*Your instructions*
Turn the rows, starting at the first one and ending with the line that contains "Oslo: 9:45 -> 9:41", into a JSON list of strings with one string per line and any blank lines omitted.

*Material shown*
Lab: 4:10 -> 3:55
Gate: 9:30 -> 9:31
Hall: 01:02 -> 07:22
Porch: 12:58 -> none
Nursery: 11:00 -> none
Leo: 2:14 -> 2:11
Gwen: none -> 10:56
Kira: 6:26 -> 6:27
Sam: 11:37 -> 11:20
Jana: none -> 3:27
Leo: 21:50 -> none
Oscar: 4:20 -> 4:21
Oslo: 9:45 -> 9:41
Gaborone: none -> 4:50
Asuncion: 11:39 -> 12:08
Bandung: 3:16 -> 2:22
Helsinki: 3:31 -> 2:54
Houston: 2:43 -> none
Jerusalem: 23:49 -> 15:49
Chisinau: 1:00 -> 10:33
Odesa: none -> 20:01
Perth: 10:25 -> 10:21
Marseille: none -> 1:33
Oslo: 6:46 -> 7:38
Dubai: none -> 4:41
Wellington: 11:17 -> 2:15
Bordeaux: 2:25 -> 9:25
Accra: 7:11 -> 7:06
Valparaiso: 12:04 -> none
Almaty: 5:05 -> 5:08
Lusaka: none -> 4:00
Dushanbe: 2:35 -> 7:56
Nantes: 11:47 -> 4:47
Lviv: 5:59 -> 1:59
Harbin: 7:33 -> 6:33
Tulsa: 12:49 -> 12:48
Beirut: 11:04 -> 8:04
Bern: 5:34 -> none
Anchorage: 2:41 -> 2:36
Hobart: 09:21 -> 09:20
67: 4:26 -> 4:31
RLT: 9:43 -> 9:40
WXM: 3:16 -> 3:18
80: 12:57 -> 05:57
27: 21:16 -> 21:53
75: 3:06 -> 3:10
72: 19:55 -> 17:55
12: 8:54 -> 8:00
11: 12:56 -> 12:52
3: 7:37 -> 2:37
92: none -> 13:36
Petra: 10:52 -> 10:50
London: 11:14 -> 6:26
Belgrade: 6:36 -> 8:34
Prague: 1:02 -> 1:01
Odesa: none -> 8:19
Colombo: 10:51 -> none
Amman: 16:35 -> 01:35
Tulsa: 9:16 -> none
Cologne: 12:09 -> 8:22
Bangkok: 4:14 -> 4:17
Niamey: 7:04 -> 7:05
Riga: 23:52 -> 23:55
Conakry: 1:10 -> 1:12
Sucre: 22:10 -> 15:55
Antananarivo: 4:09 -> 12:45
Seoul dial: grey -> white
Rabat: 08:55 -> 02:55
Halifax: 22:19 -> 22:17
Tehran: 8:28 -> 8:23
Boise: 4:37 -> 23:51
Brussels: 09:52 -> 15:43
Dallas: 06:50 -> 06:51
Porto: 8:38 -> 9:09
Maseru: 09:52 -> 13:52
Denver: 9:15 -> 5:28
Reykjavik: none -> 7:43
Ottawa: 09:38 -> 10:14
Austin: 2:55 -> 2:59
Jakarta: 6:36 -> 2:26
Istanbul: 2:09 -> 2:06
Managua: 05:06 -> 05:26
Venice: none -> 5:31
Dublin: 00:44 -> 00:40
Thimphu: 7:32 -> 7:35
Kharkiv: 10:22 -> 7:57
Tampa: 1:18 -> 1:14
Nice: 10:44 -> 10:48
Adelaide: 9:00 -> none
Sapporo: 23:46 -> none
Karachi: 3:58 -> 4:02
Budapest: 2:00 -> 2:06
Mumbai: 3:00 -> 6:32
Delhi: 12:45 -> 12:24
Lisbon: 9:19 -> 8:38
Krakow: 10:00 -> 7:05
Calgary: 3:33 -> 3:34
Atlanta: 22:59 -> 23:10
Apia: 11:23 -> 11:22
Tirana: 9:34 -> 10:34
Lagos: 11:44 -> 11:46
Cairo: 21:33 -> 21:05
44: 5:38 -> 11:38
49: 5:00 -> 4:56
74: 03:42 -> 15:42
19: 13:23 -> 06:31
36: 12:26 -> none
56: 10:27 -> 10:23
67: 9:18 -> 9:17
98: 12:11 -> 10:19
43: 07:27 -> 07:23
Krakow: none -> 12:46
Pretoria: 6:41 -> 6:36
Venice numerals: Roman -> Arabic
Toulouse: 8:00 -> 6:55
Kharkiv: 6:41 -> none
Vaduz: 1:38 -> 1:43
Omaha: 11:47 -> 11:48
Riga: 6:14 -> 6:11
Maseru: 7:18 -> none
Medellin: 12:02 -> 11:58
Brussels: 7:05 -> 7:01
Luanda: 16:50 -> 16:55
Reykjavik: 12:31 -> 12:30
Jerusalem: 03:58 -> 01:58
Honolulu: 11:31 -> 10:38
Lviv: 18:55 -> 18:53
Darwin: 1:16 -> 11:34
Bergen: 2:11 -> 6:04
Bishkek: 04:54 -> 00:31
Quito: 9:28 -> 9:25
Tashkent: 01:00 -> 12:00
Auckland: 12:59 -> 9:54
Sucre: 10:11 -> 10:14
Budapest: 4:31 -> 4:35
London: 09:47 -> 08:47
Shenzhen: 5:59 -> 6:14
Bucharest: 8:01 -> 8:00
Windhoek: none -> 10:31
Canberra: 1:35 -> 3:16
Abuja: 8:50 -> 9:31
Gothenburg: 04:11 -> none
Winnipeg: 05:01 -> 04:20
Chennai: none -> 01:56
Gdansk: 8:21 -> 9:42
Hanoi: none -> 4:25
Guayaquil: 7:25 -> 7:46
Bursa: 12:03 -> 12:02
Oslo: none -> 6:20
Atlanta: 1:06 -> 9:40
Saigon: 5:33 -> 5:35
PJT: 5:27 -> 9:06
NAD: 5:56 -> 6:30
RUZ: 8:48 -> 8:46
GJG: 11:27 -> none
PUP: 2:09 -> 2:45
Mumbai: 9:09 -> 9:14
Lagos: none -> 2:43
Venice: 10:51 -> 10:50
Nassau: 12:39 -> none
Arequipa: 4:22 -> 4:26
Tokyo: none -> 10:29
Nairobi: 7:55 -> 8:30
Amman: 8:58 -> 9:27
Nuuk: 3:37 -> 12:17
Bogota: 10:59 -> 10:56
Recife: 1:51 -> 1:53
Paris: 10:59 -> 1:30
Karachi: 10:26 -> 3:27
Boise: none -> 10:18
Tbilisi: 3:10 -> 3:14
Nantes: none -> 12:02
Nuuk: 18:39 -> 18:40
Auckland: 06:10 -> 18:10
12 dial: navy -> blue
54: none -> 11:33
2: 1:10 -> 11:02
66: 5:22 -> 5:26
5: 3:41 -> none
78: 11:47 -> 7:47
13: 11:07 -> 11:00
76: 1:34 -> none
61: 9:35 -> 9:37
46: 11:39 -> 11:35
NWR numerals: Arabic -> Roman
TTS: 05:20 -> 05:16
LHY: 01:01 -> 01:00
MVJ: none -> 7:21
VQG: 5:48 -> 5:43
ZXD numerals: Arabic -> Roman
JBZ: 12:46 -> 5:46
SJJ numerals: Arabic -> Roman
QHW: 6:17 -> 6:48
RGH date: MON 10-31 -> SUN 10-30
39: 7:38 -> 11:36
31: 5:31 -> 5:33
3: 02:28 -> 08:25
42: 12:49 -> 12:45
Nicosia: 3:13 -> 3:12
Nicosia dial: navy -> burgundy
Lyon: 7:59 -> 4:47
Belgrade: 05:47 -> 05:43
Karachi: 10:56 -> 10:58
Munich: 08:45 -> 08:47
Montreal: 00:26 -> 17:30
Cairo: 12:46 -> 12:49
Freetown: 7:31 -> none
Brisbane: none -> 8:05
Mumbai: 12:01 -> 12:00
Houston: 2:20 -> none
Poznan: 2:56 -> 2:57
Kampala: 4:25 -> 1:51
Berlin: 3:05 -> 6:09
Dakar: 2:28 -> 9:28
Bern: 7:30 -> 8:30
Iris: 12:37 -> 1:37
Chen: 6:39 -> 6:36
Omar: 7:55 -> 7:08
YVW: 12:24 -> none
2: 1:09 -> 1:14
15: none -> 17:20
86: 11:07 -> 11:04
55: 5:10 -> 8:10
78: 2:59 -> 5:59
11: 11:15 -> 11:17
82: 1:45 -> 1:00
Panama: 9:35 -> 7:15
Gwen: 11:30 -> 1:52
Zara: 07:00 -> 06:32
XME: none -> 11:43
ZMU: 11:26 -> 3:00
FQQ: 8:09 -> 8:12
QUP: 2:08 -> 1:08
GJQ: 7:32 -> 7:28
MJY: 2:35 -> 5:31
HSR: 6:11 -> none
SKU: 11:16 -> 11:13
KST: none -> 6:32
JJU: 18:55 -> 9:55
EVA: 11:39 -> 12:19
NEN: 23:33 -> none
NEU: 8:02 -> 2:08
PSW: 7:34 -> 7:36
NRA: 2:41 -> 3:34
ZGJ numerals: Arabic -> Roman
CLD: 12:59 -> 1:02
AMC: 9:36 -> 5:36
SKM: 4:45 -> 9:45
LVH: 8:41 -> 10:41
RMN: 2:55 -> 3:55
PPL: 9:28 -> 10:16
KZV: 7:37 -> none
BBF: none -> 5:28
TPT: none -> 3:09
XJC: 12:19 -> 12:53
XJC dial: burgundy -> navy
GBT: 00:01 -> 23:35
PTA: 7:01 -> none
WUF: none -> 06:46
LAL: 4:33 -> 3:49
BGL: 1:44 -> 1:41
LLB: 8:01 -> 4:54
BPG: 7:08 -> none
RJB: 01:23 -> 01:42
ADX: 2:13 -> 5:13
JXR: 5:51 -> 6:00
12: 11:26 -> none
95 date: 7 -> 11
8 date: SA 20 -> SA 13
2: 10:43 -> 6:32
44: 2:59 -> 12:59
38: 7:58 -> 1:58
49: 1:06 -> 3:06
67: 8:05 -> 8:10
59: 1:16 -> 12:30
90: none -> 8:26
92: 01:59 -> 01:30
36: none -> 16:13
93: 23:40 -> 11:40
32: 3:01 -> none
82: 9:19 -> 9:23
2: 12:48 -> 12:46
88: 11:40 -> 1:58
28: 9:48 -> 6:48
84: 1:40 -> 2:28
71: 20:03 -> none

*Task response*
[
  "Lab: 4:10 -> 3:55",
  "Gate: 9:30 -> 9:31",
  "Hall: 01:02 -> 07:22",
  "Porch: 12:58 -> none",
  "Nursery: 11:00 -> none",
  "Leo: 2:14 -> 2:11",
  "Gwen: none -> 10:56",
  "Kira: 6:26 -> 6:27",
  "Sam: 11:37 -> 11:20",
  "Jana: none -> 3:27",
  "Leo: 21:50 -> none",
  "Oscar: 4:20 -> 4:21",
  "Oslo: 9:45 -> 9:41"
]